*REQUIRED ACTION*.
Reproduce the data exactly and drop any pictures it holds.
··· DATA SECTION
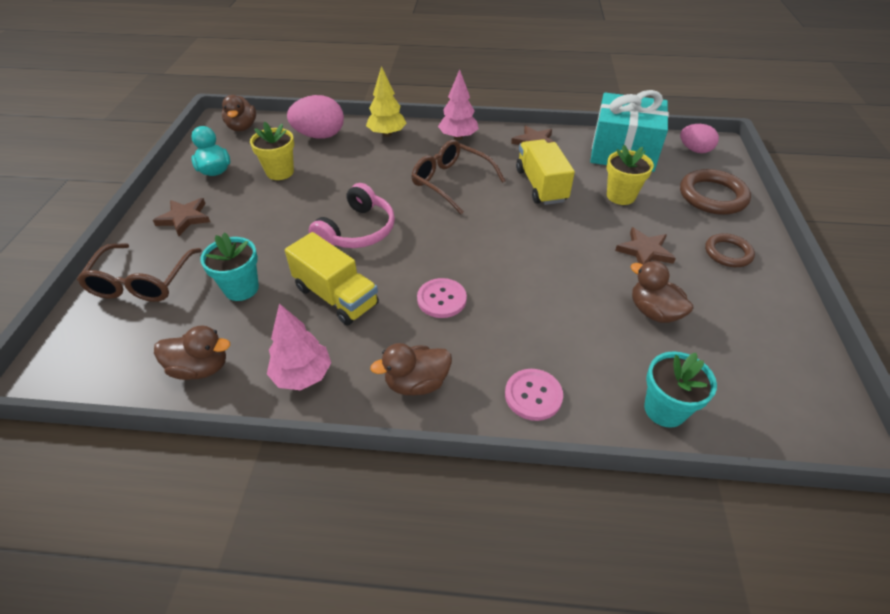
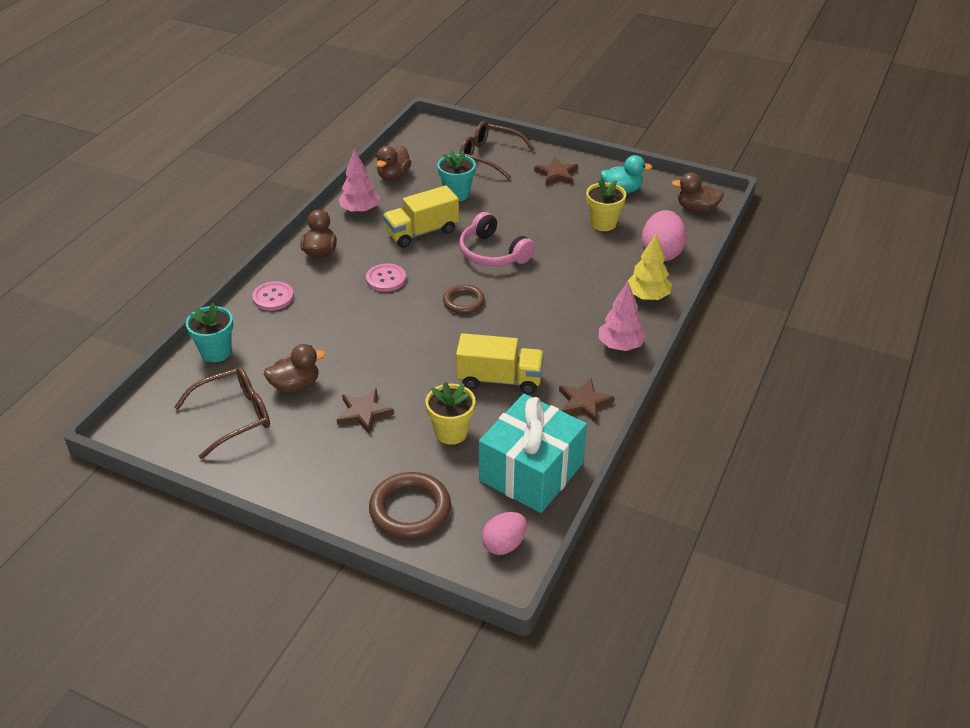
camera: 110 degrees right, 5 degrees down
brown glasses [412,140,506,214] -> brown glasses moved to [174,367,270,459]
brown ring [705,233,755,267] -> brown ring moved to [443,285,485,314]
······
*THE COMPLETED TASK*.
camera: 110 degrees right, 5 degrees down
brown glasses [412,140,506,214] -> brown glasses moved to [174,367,270,459]
brown ring [705,233,755,267] -> brown ring moved to [443,285,485,314]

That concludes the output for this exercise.